_Your task_
In the material below, find the line containing "green rocket [292,112,401,191]" and the line containing "blue teddy bear [779,595,857,711] -> none", then reproduce exactly both of them and every line between, and nothing else.

***** Provided records *****

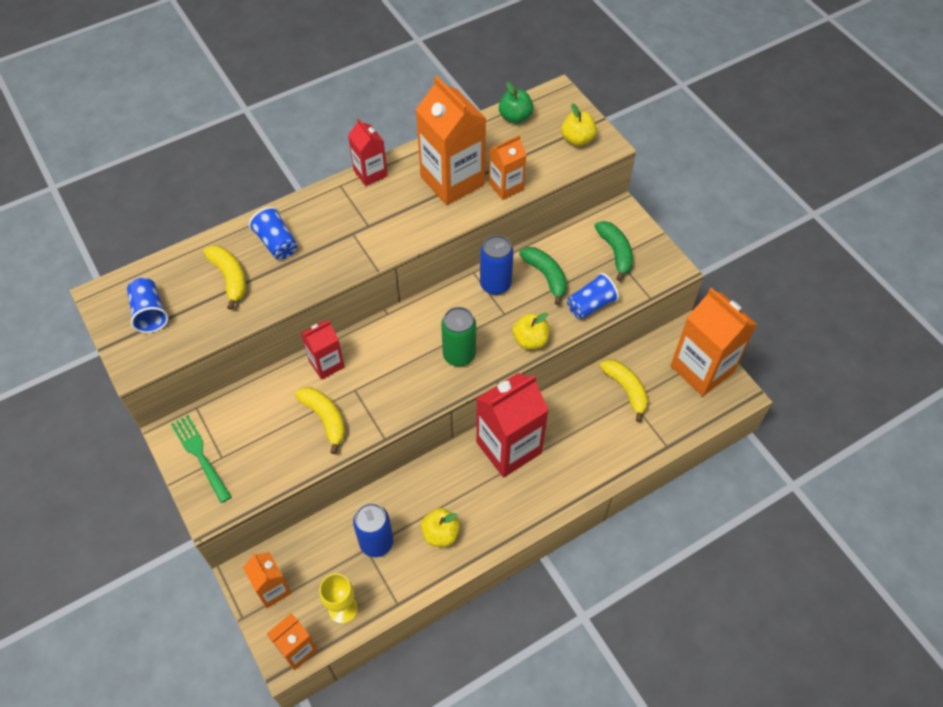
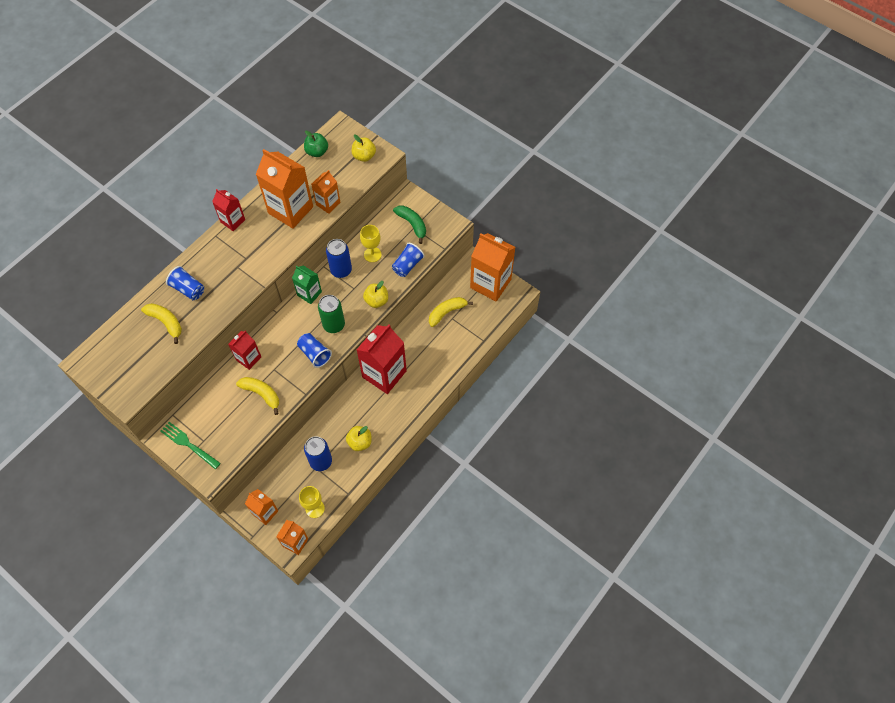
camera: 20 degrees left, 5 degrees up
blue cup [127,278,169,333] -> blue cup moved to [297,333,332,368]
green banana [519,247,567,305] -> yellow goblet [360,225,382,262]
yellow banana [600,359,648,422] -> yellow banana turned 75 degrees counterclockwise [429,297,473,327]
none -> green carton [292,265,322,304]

*****
***** Provided records *****

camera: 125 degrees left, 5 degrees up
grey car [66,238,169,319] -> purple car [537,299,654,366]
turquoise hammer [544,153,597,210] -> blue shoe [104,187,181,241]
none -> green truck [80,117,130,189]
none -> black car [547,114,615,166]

*****
***** Provided records *****

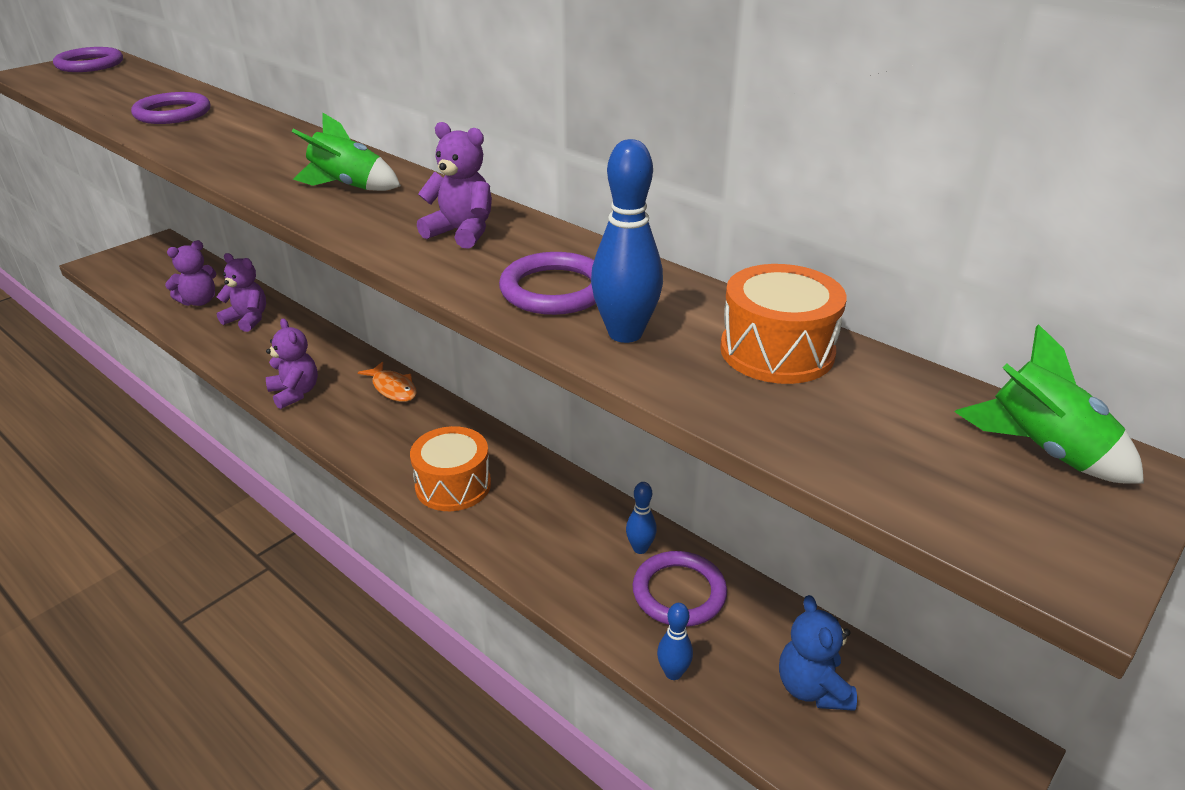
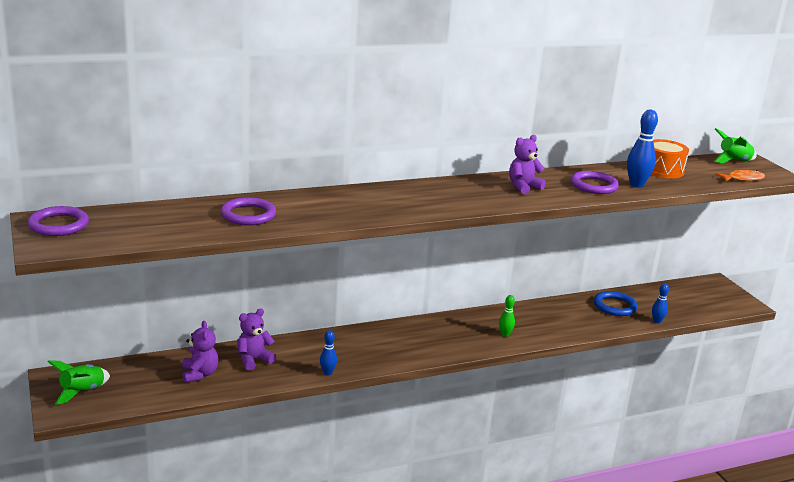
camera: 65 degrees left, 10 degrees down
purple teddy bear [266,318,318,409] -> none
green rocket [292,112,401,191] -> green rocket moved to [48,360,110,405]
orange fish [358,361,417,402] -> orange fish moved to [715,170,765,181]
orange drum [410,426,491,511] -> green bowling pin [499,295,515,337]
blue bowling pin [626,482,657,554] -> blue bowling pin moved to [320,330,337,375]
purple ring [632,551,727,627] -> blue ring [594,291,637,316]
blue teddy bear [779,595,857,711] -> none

*****

_Exercise response_
green rocket [292,112,401,191] -> green rocket moved to [48,360,110,405]
orange fish [358,361,417,402] -> orange fish moved to [715,170,765,181]
orange drum [410,426,491,511] -> green bowling pin [499,295,515,337]
blue bowling pin [626,482,657,554] -> blue bowling pin moved to [320,330,337,375]
purple ring [632,551,727,627] -> blue ring [594,291,637,316]
blue teddy bear [779,595,857,711] -> none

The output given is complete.